Saved entries
^^^^^^^^

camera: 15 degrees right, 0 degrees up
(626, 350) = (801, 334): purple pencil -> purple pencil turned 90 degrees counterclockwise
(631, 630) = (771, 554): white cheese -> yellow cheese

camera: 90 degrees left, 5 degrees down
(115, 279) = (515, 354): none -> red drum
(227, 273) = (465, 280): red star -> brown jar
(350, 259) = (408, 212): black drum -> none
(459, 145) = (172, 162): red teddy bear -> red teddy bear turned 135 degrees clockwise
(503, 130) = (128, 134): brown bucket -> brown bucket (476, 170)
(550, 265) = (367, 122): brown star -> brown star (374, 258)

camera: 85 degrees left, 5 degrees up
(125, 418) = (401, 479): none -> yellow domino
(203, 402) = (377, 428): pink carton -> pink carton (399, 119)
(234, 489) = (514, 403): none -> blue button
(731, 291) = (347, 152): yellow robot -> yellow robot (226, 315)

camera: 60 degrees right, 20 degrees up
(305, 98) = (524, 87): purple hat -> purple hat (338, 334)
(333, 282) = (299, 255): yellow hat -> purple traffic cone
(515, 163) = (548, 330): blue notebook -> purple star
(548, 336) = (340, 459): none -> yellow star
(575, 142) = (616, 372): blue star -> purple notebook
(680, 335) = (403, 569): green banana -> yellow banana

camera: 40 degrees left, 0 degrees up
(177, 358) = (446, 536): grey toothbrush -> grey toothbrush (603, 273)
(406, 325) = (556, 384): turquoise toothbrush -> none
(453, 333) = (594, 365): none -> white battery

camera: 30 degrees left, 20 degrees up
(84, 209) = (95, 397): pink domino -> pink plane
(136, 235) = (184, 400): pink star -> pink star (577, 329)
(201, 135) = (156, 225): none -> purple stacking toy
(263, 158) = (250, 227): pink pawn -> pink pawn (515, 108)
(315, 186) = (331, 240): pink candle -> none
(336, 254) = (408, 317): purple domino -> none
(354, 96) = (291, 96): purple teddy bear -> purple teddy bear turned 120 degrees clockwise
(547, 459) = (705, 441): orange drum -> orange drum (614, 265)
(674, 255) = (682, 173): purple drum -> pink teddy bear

^^^^^^^^

* **Problem to solve**: An exact copy of the lines above, from the one containing "(203, 402) = (377, 428): pink" down to the one containing "camera: 40 degrees left, 0 degrees up" and including both, is the whole answer; retype it and nothing else.

* **Task output**:
(203, 402) = (377, 428): pink carton -> pink carton (399, 119)
(234, 489) = (514, 403): none -> blue button
(731, 291) = (347, 152): yellow robot -> yellow robot (226, 315)

camera: 60 degrees right, 20 degrees up
(305, 98) = (524, 87): purple hat -> purple hat (338, 334)
(333, 282) = (299, 255): yellow hat -> purple traffic cone
(515, 163) = (548, 330): blue notebook -> purple star
(548, 336) = (340, 459): none -> yellow star
(575, 142) = (616, 372): blue star -> purple notebook
(680, 335) = (403, 569): green banana -> yellow banana

camera: 40 degrees left, 0 degrees up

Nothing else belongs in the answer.